**To do**
Return the data below in full and exactly, except that the pictures are dropped.

**Provided data**
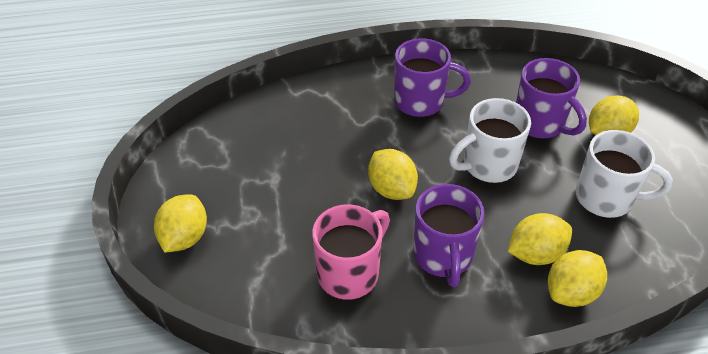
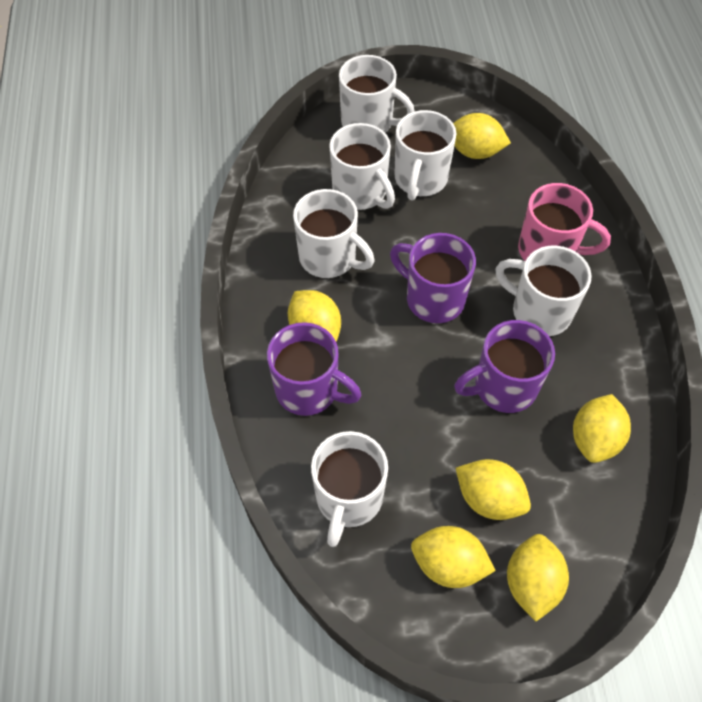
white mug: 2 -> 6
yellow lemon: 5 -> 6

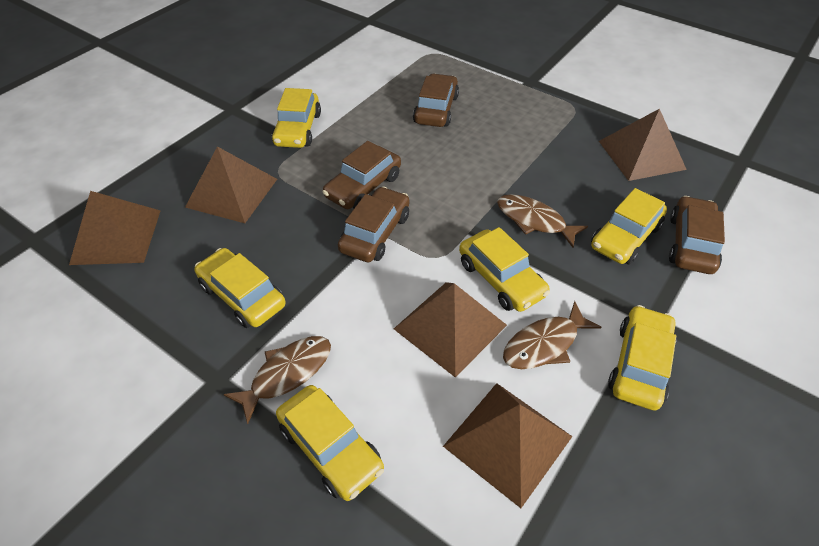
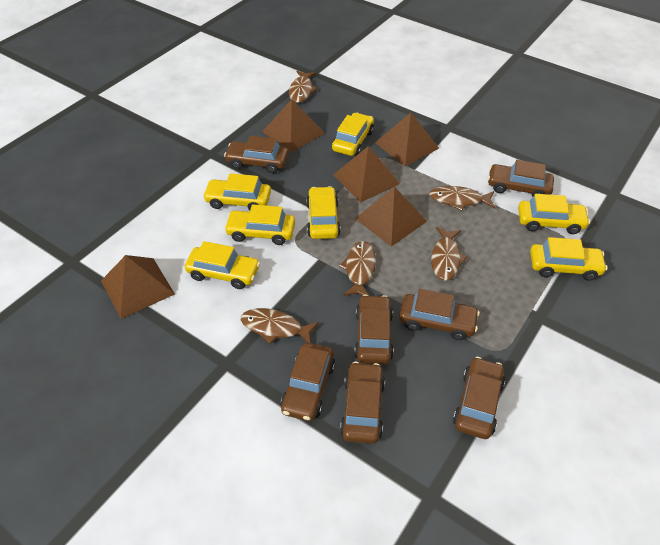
brown car: 4 -> 7
brown fish: 3 -> 5
yellow car: 6 -> 7

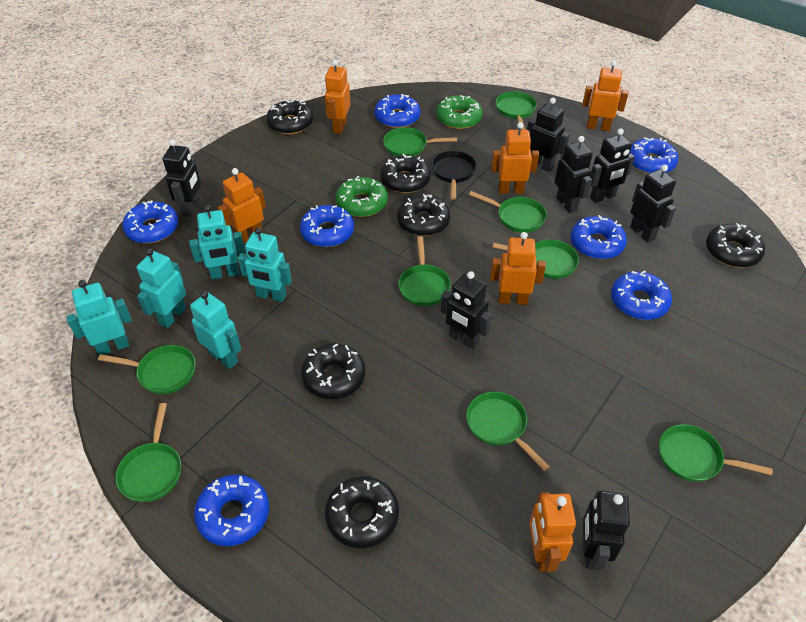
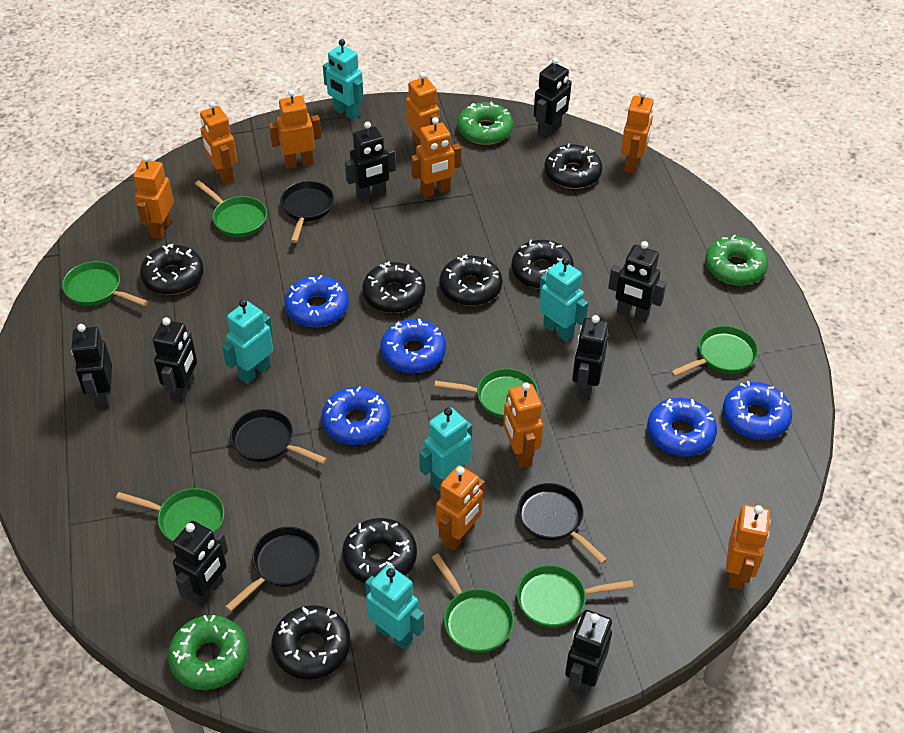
black donut: 6 -> 7
black pan: 1 -> 4
black robot: 7 -> 8
blue donut: 7 -> 5
green donut: 2 -> 3
green pan: 9 -> 7
orange robot: 6 -> 9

**Task result**
white mug: 2 -> 6
yellow lemon: 5 -> 6

brown car: 4 -> 7
brown fish: 3 -> 5
yellow car: 6 -> 7

black donut: 6 -> 7
black pan: 1 -> 4
black robot: 7 -> 8
blue donut: 7 -> 5
green donut: 2 -> 3
green pan: 9 -> 7
orange robot: 6 -> 9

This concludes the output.